=== What you should do ===
Across all the records, filter for lines with the word "none" and copy them.

[Start of Attachment]

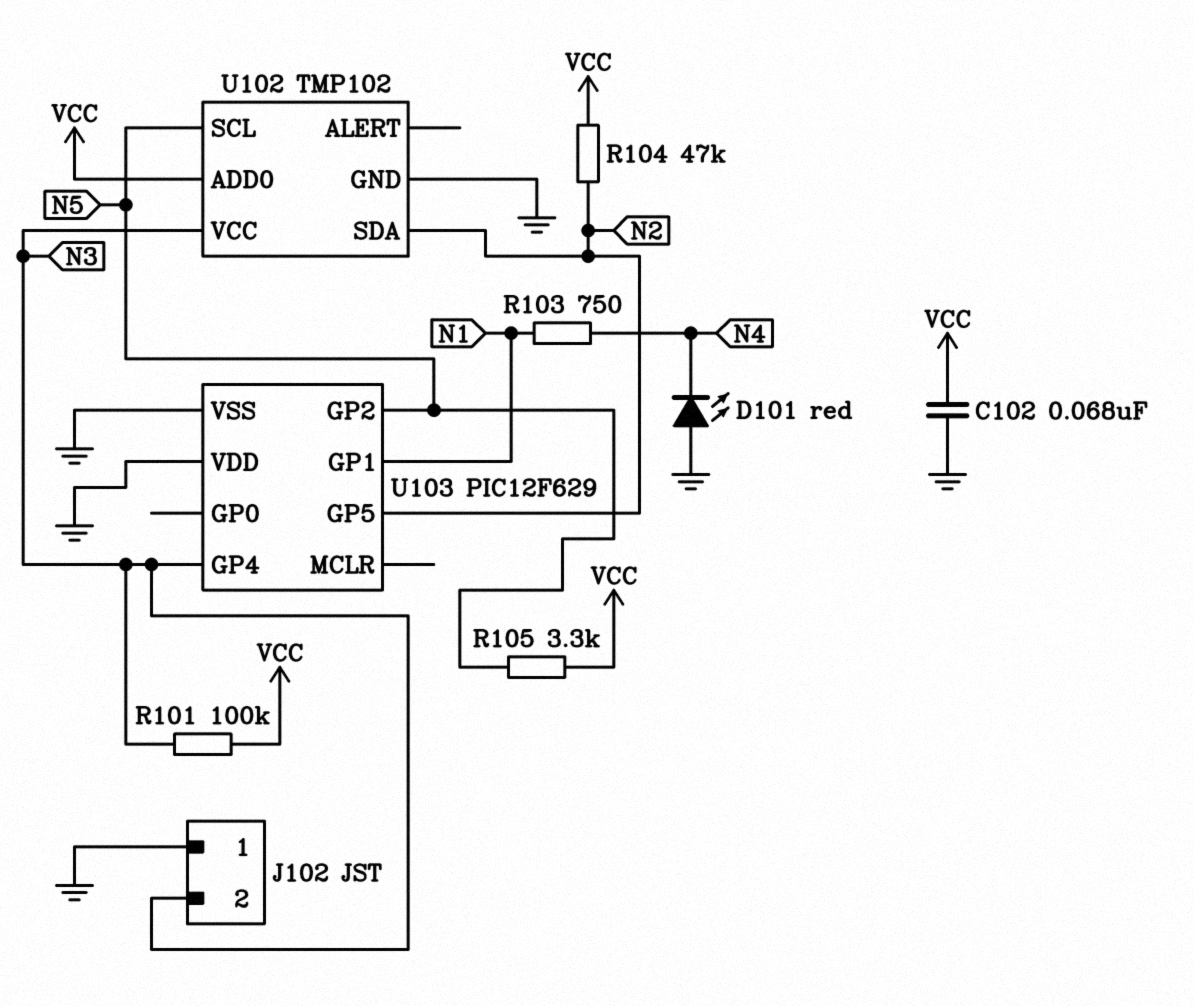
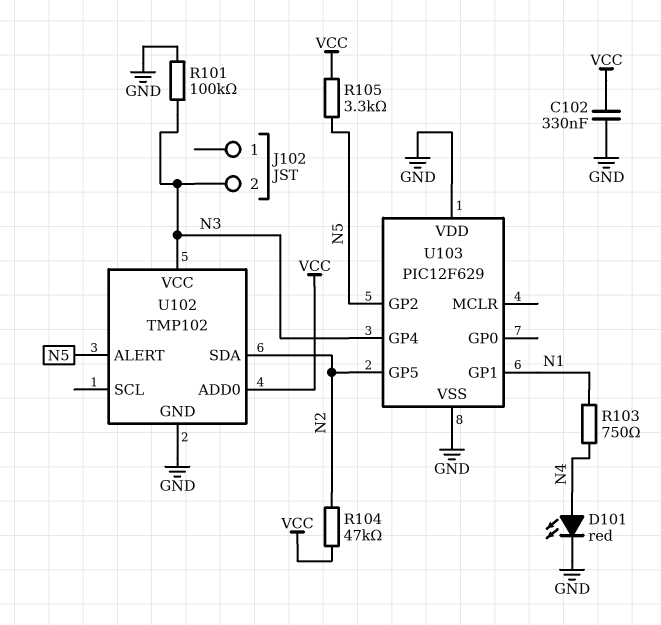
C102: 68nF (GND, VCC) -> 330nF (GND, VCC)
D101: LED red (A GND, K N4) -> LED red (A N4, K GND)
J102 pin 1: GND -> none
R101: 100k (N3, VCC) -> 100k (GND, N3)
U102 pin ALERT: none -> N5
U102 pin SCL: N5 -> none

[End of Attachment]

=== Response area ===
J102 pin 1: GND -> none
U102 pin ALERT: none -> N5
U102 pin SCL: N5 -> none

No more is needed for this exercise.